[Start of section]

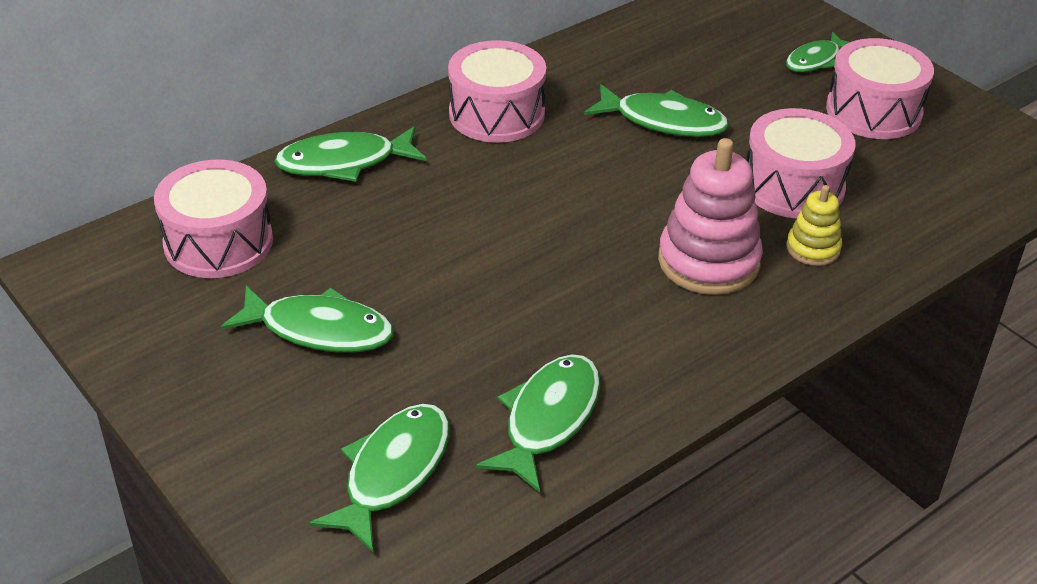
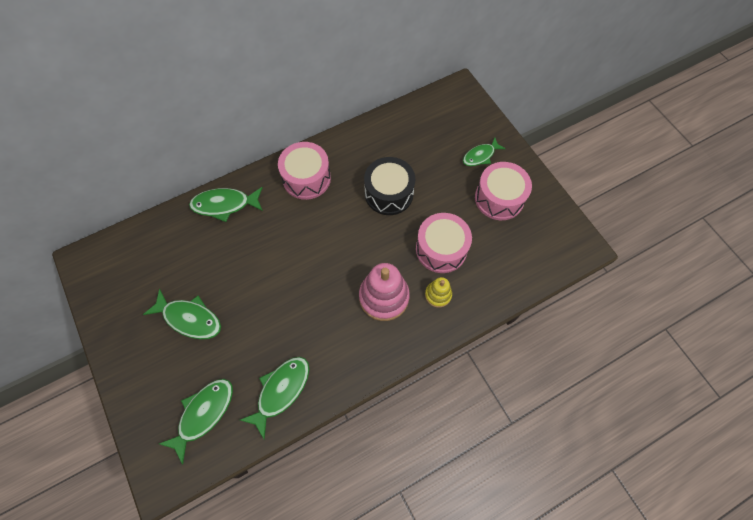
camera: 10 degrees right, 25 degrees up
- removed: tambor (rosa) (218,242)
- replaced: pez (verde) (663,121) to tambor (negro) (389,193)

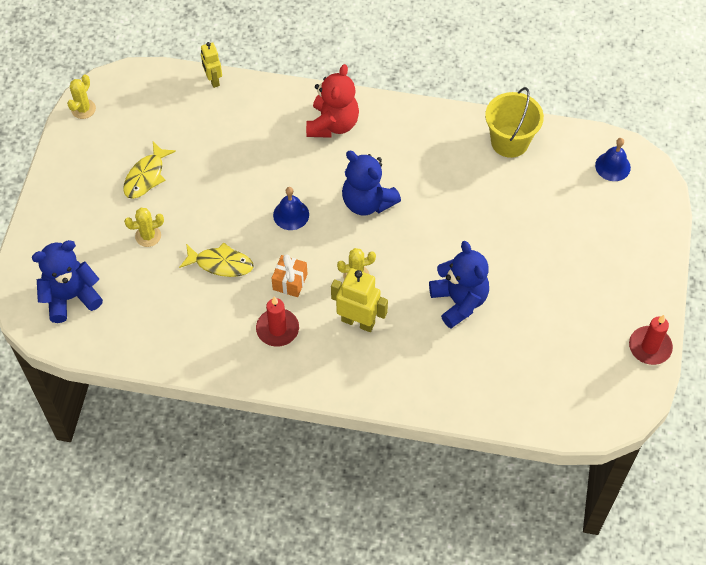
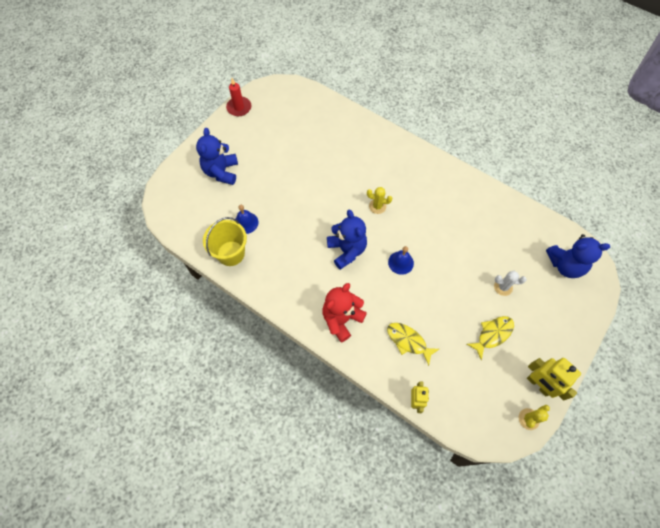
camera: 155 degrees left, 5 degrees up
- removed: vela (rojo) (277,329)
- removed: regalo (naranja) (290,282)
- moved: pez (amarillo) (221,264) to (408,341)
- moved: robot (amarillo) (358,321) to (538,384)
- moved: osito (azul) (459,301) to (221,172)
- moved: campana (azul) (612,166) to (246,223)
- recoloured: cactus (amarillo) (148,236) to cactus (blanco) (503,287)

[End of section]

▶ [Exercise brief]: Nothing but the lines from the one containing "- moved: campana" through the end of the material should appear; please return them exactly.

▶ [Response area]:
- moved: campana (azul) (612,166) to (246,223)
- recoloured: cactus (amarillo) (148,236) to cactus (blanco) (503,287)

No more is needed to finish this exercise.